> [Aim of the task]: Leaving the pictures aside, return all of the data below exactly.

BEGIN Extracted information

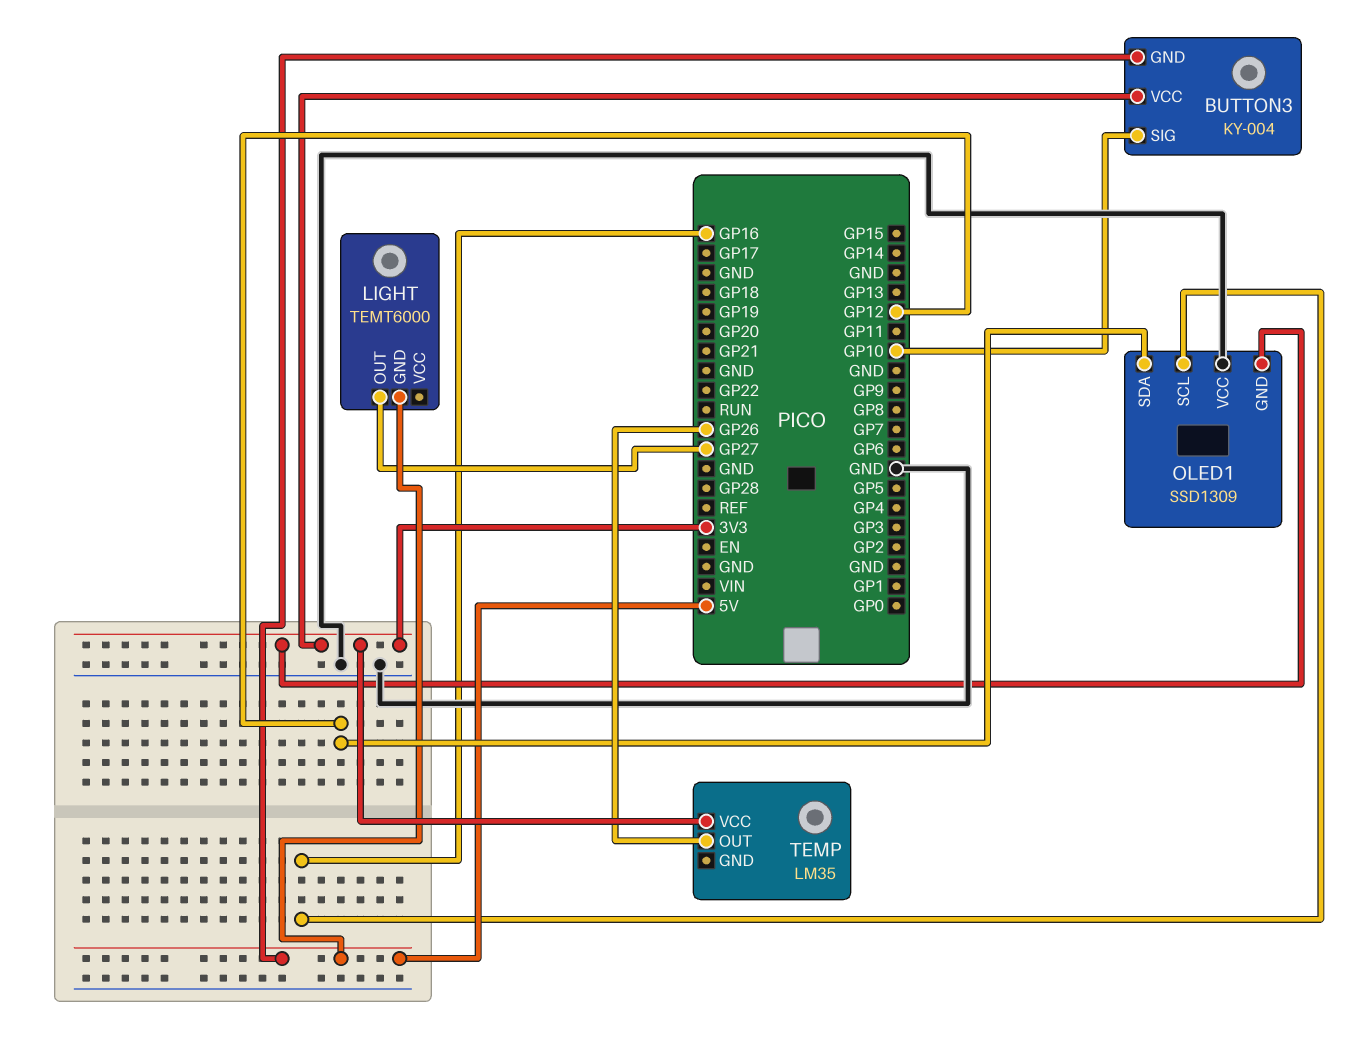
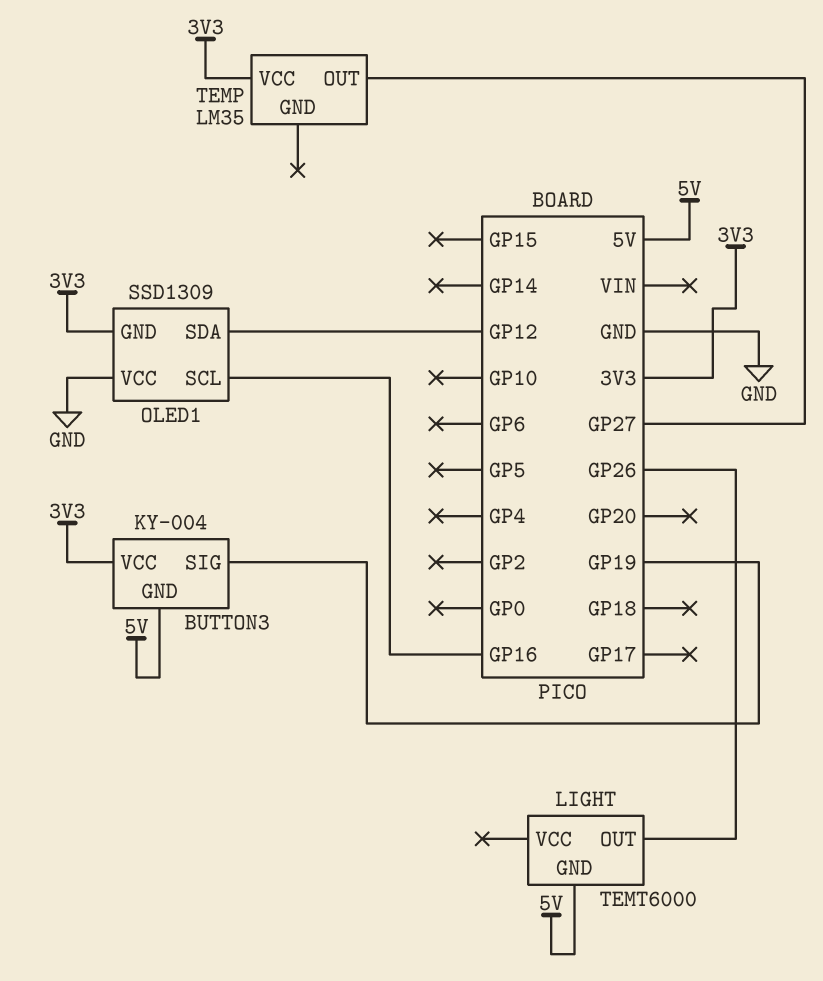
BUTTON3 pin SIG: GP10 -> GP19
LIGHT pin OUT: GP27 -> GP26
TEMP pin OUT: GP26 -> GP27

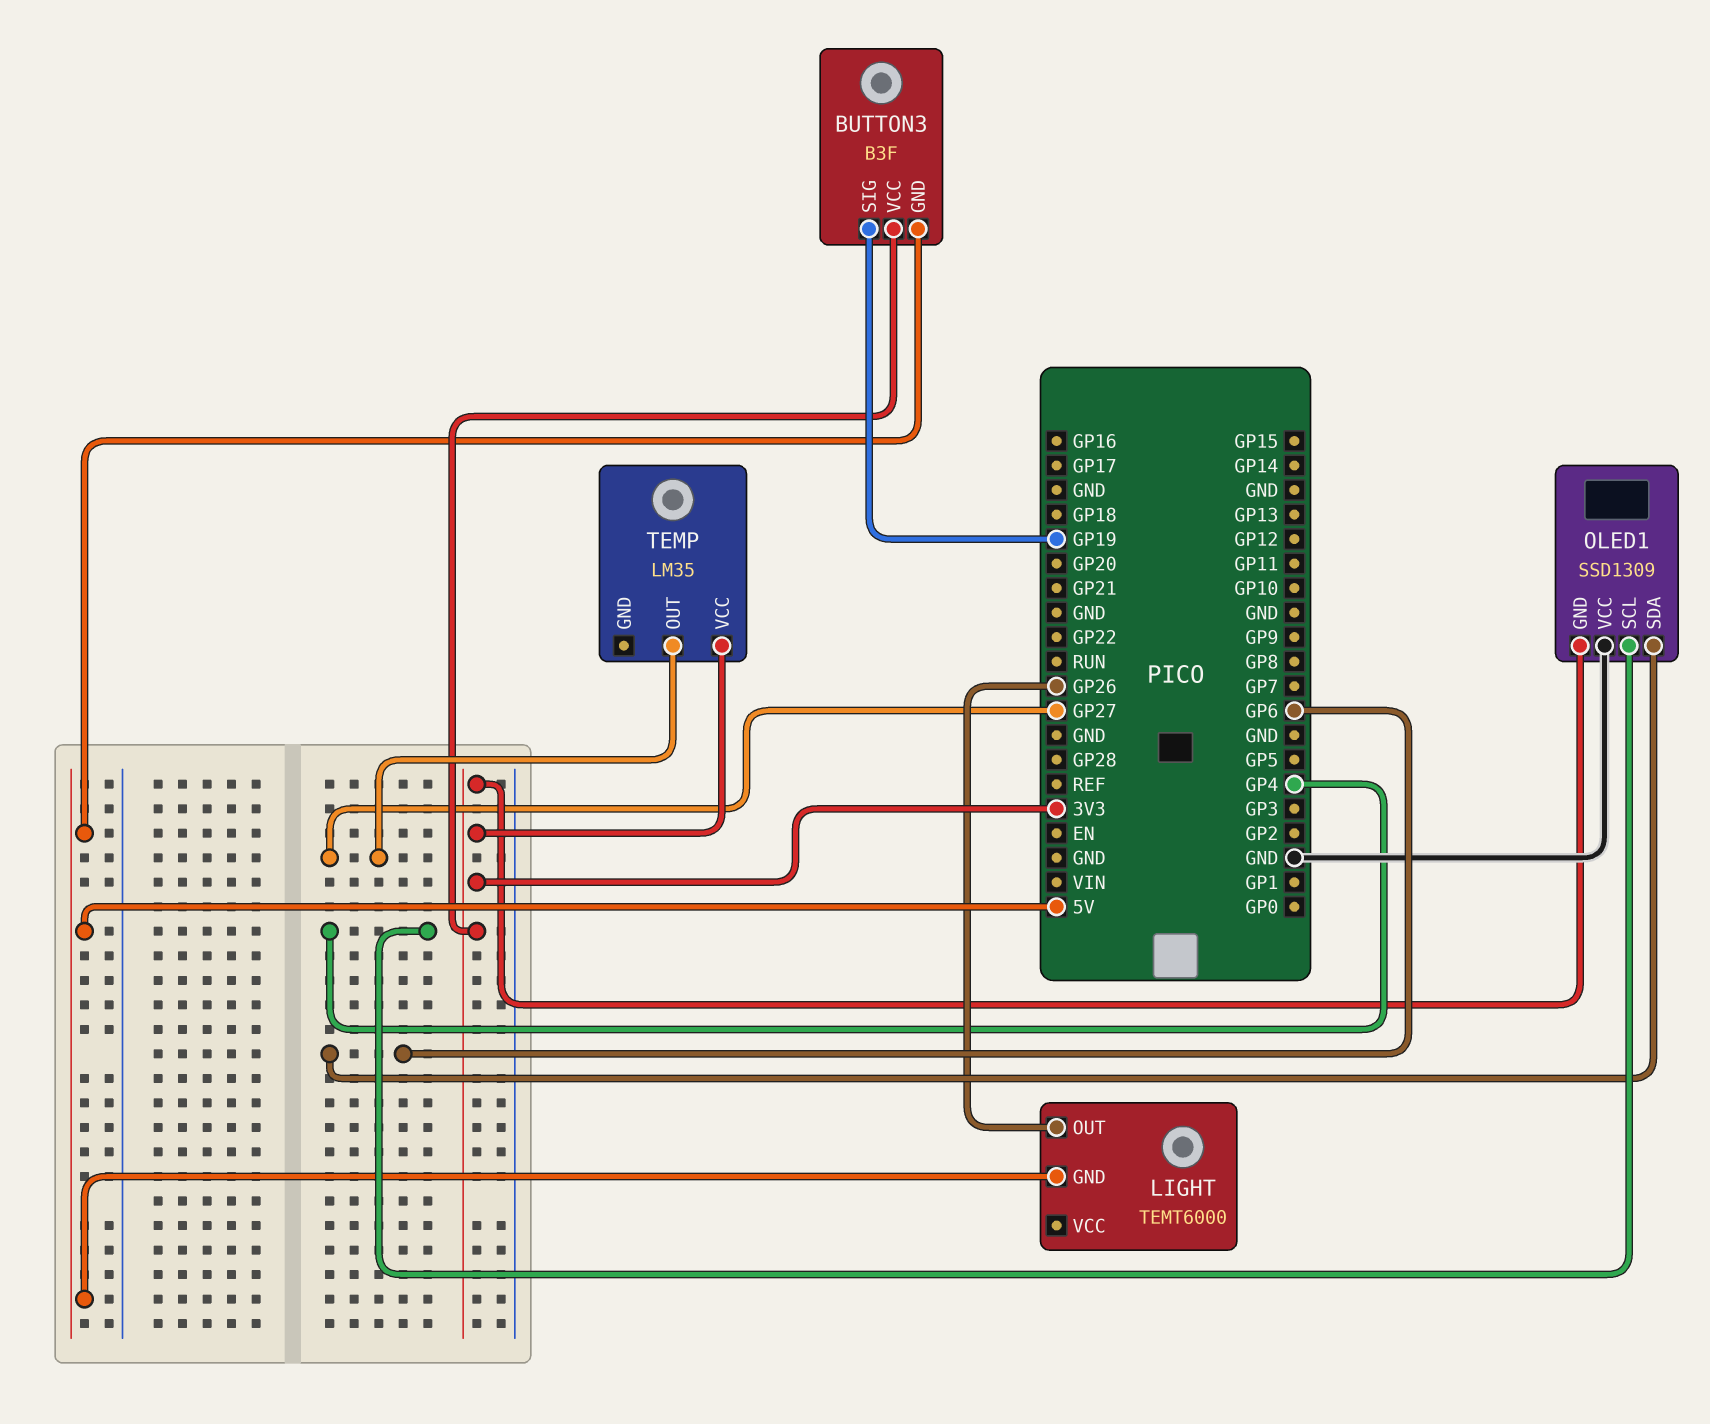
BUTTON3: KY-004 -> B3F
OLED1 pin SCL: GP16 -> GP4
OLED1 pin SDA: GP12 -> GP6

END Extracted information

> [Solution for this exercise]:
BUTTON3 pin SIG: GP10 -> GP19
LIGHT pin OUT: GP27 -> GP26
TEMP pin OUT: GP26 -> GP27

BUTTON3: KY-004 -> B3F
OLED1 pin SCL: GP16 -> GP4
OLED1 pin SDA: GP12 -> GP6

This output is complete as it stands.